[Rows from a dataset]
[Begin]
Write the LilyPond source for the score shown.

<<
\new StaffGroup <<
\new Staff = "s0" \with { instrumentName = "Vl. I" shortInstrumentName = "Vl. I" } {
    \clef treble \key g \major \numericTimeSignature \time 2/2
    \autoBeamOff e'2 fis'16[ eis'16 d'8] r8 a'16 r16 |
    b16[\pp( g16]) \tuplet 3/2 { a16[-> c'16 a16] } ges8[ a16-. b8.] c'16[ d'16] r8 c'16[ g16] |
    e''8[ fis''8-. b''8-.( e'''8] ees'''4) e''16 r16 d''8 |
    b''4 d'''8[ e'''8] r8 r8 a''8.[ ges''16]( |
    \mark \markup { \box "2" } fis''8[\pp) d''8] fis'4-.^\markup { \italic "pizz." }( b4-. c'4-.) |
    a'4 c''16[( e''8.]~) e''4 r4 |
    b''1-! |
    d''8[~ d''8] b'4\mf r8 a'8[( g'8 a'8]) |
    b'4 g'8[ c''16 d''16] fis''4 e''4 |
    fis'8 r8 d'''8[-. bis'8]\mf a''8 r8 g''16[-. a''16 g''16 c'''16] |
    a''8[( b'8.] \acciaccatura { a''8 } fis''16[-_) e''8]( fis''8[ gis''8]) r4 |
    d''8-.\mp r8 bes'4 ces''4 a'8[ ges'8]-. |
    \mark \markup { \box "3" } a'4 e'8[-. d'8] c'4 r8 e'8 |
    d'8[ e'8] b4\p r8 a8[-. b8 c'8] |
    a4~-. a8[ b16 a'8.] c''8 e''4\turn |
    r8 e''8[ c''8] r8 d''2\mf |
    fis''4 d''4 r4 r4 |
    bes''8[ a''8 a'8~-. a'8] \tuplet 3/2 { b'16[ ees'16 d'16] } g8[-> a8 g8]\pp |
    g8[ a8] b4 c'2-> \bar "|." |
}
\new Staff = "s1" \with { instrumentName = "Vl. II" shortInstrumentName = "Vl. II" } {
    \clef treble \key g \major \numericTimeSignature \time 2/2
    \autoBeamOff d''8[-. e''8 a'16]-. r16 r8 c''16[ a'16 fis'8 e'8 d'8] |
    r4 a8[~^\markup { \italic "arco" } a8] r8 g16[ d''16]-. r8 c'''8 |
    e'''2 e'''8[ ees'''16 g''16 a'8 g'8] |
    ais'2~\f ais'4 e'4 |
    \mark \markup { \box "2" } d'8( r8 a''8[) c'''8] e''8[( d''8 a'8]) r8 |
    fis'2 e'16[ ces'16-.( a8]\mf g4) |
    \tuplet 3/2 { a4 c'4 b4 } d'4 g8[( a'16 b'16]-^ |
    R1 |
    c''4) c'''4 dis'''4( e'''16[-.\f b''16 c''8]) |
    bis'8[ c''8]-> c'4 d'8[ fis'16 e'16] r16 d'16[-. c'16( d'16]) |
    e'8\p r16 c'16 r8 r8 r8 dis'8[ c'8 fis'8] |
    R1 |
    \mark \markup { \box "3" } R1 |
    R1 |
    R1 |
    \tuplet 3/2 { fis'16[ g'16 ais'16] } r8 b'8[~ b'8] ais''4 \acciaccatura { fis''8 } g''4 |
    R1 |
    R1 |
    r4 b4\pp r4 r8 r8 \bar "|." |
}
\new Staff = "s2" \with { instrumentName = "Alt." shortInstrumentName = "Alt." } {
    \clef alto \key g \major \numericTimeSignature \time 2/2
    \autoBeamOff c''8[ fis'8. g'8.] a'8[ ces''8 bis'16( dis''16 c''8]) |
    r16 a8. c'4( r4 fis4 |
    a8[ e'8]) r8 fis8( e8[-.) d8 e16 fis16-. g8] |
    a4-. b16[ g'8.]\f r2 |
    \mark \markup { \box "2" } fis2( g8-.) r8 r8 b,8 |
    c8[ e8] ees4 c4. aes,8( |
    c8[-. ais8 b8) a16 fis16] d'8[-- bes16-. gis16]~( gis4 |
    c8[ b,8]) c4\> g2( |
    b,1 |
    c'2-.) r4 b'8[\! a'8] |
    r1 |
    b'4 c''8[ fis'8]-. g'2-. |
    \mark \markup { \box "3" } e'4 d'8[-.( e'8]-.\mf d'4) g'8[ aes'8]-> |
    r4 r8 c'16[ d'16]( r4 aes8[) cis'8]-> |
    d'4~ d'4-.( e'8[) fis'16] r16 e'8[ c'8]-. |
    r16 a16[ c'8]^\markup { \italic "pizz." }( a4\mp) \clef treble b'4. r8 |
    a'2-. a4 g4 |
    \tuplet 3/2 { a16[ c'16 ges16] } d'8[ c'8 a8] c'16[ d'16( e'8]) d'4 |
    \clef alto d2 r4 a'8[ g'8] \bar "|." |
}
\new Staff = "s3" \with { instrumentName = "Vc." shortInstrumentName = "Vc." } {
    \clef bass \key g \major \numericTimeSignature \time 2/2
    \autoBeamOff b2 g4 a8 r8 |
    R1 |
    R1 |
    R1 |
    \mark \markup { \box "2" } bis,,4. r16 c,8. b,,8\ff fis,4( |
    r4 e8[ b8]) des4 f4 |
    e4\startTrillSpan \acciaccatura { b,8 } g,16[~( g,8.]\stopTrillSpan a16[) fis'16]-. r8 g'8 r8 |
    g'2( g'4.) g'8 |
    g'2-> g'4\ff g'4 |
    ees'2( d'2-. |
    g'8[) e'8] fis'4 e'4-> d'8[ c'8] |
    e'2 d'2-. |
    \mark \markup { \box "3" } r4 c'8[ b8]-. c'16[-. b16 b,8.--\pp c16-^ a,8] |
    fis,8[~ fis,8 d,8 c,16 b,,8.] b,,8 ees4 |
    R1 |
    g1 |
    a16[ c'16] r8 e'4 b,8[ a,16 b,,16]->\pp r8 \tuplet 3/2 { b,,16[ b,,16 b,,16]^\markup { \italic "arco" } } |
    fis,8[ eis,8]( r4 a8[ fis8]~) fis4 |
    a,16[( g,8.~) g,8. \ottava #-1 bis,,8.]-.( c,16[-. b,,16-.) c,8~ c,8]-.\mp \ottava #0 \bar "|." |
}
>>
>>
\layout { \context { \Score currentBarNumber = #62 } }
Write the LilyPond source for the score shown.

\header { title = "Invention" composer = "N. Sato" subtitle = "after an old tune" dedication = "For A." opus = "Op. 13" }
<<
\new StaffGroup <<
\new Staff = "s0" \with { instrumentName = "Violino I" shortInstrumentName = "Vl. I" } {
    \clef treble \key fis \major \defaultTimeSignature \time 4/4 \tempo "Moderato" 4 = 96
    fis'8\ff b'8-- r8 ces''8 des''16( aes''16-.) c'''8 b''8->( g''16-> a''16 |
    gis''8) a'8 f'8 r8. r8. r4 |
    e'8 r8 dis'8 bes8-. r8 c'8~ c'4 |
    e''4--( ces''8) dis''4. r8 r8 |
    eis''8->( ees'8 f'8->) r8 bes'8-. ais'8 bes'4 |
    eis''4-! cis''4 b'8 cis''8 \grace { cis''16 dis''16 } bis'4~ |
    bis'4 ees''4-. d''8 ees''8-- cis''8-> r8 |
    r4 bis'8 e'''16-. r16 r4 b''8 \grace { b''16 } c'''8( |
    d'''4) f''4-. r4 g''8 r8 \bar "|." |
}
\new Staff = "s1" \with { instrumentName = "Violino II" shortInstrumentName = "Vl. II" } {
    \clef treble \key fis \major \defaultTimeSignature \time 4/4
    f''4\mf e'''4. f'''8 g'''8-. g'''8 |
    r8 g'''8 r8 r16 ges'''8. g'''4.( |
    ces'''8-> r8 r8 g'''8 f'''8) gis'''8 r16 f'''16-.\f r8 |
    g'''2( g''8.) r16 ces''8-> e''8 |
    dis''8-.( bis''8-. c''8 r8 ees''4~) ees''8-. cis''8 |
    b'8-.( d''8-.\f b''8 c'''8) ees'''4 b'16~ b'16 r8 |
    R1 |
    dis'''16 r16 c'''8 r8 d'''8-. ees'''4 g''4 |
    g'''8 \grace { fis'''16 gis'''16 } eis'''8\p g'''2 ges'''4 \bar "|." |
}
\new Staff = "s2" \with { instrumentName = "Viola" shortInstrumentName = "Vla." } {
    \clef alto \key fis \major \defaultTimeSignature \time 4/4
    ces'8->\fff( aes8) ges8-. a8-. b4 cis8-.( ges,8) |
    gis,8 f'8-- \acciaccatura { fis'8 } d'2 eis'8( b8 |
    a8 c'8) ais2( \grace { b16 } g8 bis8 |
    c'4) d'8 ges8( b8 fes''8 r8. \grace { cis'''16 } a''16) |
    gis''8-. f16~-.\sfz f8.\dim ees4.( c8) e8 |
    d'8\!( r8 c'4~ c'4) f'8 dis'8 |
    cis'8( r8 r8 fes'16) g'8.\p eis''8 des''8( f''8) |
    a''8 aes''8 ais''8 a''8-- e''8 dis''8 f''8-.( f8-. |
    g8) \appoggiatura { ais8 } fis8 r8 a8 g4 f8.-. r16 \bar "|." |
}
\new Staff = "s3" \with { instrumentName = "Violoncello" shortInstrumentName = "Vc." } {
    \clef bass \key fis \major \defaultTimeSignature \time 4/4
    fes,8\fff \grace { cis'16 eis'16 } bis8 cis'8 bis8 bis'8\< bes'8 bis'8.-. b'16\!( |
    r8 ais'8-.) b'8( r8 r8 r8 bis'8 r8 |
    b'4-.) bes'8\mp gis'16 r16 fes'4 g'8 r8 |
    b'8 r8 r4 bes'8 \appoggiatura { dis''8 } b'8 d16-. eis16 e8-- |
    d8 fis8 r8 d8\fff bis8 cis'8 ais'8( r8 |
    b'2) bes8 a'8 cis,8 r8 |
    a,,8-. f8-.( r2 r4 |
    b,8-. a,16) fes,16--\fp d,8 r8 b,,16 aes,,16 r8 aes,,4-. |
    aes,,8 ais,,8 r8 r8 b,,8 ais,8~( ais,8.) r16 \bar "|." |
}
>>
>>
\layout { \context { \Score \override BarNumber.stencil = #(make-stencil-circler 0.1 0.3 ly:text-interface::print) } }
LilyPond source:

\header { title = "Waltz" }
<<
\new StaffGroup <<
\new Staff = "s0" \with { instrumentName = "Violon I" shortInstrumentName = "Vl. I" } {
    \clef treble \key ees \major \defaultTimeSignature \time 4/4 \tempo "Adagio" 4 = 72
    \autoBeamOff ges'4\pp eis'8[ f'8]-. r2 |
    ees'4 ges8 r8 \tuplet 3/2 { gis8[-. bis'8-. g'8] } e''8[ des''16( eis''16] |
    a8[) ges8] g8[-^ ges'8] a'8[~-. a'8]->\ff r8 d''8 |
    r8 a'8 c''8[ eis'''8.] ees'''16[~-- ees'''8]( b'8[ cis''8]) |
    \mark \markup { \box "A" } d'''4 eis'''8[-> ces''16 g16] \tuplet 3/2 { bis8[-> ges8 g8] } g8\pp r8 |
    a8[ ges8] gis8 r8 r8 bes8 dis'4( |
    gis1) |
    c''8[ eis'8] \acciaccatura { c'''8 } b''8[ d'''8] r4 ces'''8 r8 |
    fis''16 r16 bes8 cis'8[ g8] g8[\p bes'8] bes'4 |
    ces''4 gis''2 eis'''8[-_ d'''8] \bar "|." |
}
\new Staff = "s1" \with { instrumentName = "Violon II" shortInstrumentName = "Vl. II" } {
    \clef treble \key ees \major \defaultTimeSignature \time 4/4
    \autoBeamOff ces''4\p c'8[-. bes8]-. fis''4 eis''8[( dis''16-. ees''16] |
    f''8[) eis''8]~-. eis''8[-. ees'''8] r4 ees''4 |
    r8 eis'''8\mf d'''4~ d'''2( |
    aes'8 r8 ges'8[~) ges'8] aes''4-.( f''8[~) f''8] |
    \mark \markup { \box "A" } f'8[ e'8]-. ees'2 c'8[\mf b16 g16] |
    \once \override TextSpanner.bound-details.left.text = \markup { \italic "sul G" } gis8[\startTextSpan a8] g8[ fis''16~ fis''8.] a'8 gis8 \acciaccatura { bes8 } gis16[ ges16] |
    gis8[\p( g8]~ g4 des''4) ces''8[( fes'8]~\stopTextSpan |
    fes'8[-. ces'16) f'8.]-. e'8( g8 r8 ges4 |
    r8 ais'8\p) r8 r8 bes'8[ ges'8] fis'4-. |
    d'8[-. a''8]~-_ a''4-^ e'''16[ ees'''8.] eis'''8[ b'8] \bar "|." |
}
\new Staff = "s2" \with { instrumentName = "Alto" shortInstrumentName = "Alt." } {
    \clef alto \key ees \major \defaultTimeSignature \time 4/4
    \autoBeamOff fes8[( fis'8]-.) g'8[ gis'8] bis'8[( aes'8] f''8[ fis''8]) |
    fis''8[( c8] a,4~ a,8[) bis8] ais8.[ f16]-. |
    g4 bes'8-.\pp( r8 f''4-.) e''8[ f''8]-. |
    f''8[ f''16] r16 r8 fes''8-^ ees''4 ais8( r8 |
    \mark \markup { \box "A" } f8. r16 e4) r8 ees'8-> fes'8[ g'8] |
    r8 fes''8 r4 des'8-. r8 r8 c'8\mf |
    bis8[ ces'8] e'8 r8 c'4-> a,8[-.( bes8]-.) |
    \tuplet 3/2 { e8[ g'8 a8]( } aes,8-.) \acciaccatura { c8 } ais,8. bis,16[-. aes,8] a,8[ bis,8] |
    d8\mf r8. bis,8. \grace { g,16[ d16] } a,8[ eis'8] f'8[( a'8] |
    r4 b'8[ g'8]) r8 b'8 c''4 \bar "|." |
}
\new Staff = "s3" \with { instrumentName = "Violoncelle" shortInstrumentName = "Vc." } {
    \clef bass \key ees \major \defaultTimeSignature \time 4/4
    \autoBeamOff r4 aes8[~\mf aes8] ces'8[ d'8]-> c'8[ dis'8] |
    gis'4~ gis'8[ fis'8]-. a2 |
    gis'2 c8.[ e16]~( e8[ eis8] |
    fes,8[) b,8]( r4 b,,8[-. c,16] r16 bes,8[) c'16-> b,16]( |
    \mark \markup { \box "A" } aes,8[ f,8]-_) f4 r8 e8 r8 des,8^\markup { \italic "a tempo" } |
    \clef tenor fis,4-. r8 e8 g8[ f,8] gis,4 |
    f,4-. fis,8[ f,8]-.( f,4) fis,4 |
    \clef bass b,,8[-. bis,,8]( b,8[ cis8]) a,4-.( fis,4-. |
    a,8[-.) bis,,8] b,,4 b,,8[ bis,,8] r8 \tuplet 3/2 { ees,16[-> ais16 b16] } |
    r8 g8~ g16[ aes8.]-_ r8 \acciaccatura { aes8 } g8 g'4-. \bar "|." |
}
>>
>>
[End]
Pull out each line of the records above that contains the string "tempo".

    \clef treble \key fis \major \defaultTimeSignature \time 4/4 \tempo "Moderato" 4 = 96
    \clef treble \key ees \major \defaultTimeSignature \time 4/4 \tempo "Adagio" 4 = 72
    \mark \markup { \box "A" } aes,8[ f,8]-_) f4 r8 e8 r8 des,8^\markup { \italic "a tempo" } |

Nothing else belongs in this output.